▶ **Excerpted records**:
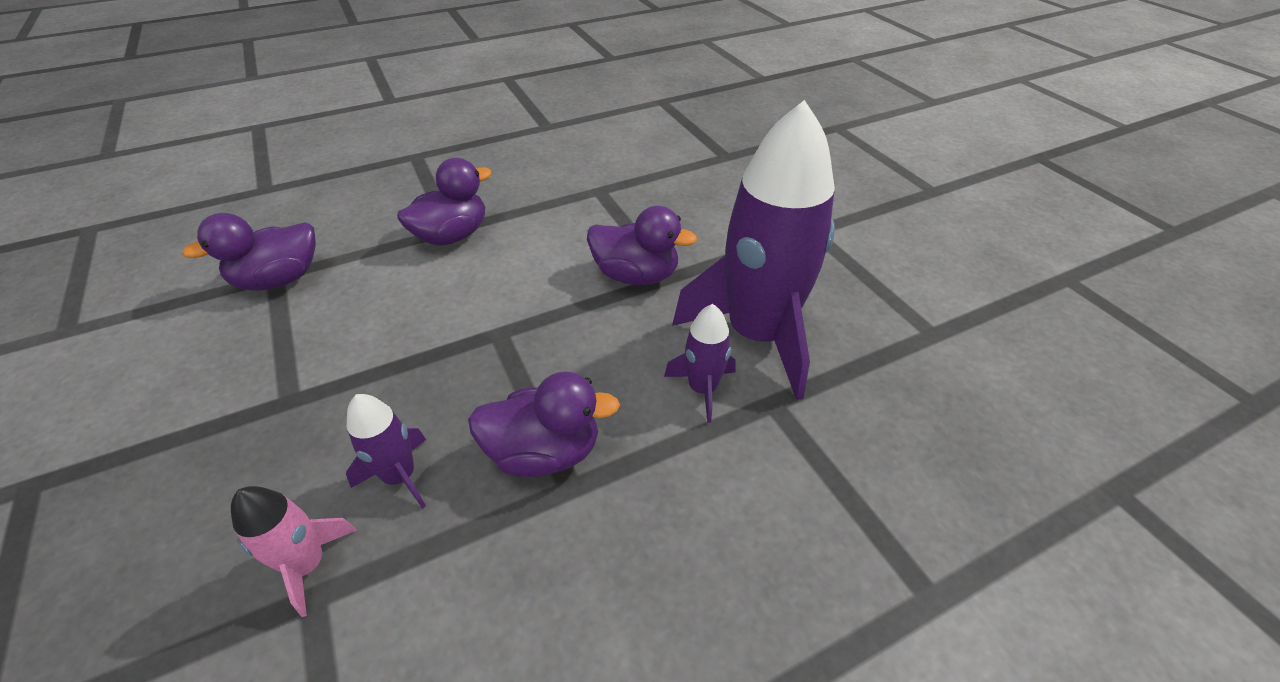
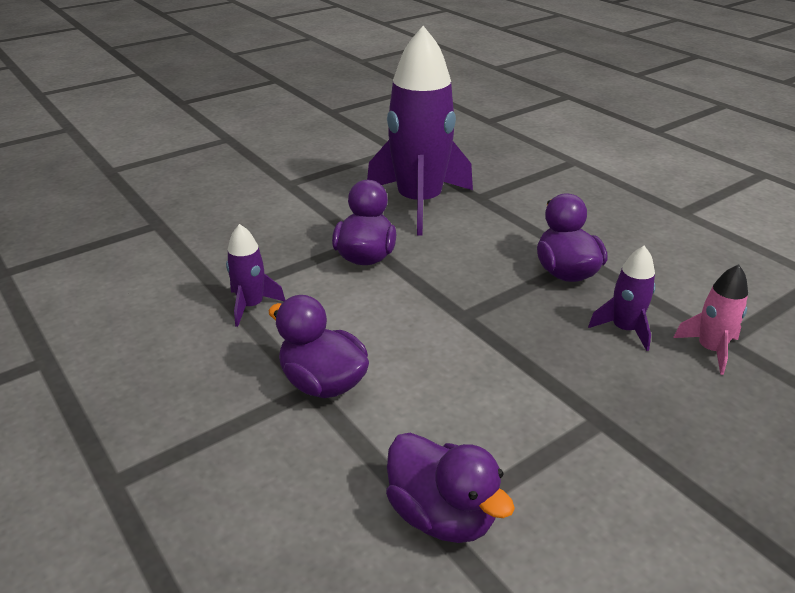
camera: 100 degrees left, 10 degrees down
(702, 389) = (479, 220): purple rocket -> purple rocket (251, 306)

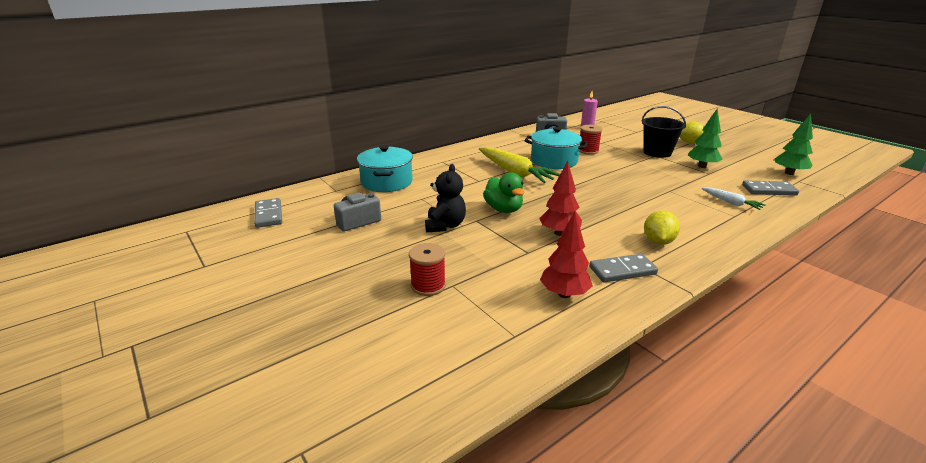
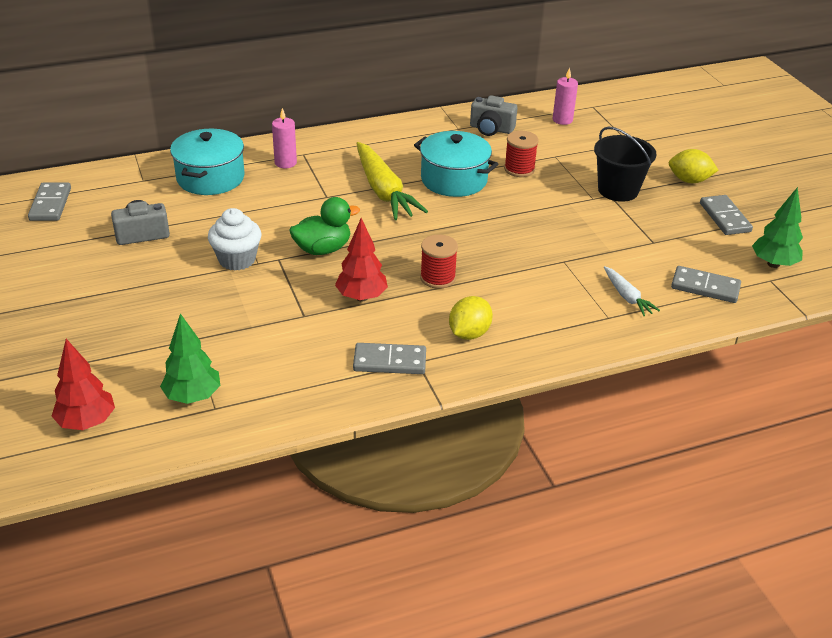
camera: 15 degrees right, 10 degrees up
(428, 285) = (168, 334): red spool -> red spool (437, 278)
(434, 167) = (285, 163): none -> pink candle
(445, 226) = (237, 259): black teddy bear -> white cupcake
(503, 209) = (323, 249): green duck -> green duck turned 105 degrees counterclockwise
(564, 294) = (301, 375): red tree -> red tree (87, 422)
(702, 166) = (656, 228): green tree -> green tree (193, 397)
(732, 156) = (725, 217): none -> grey domino

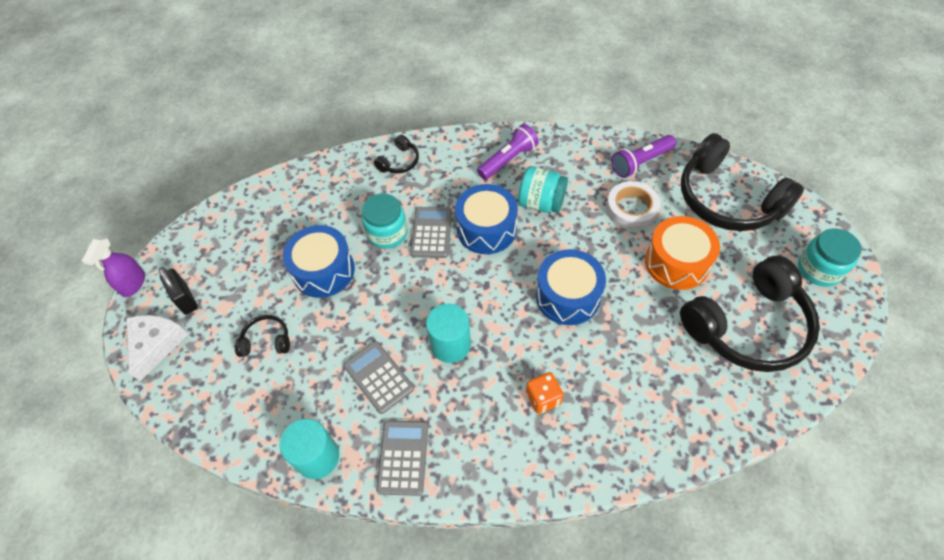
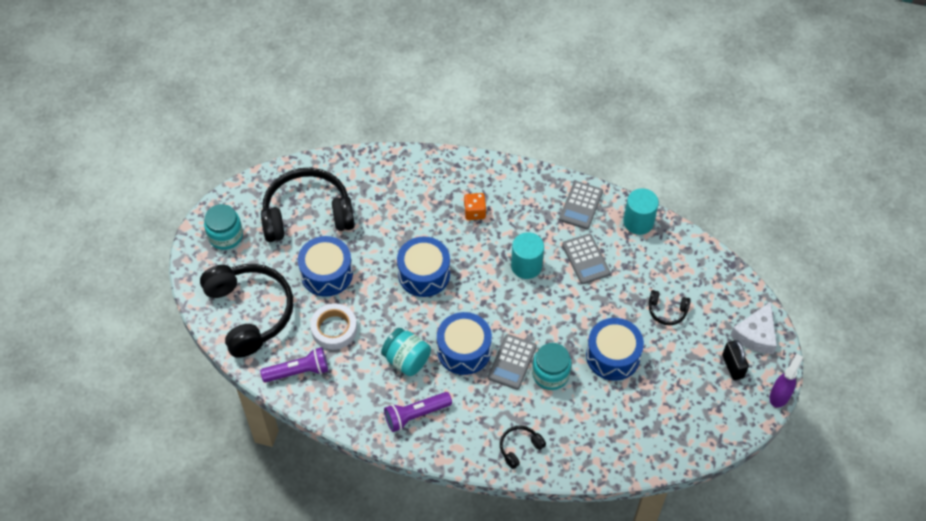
camera: 165 degrees left, 0 degrees up
(676, 262) = (326, 273): orange drum -> blue drum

▶ **Work instruction**:
Copy the data word for word. Pictures do not go in the copy.

▶ **Reply to the exercise**:
camera: 100 degrees left, 10 degrees down
(702, 389) = (479, 220): purple rocket -> purple rocket (251, 306)

camera: 15 degrees right, 10 degrees up
(428, 285) = (168, 334): red spool -> red spool (437, 278)
(434, 167) = (285, 163): none -> pink candle
(445, 226) = (237, 259): black teddy bear -> white cupcake
(503, 209) = (323, 249): green duck -> green duck turned 105 degrees counterclockwise
(564, 294) = (301, 375): red tree -> red tree (87, 422)
(702, 166) = (656, 228): green tree -> green tree (193, 397)
(732, 156) = (725, 217): none -> grey domino

camera: 165 degrees left, 0 degrees up
(676, 262) = (326, 273): orange drum -> blue drum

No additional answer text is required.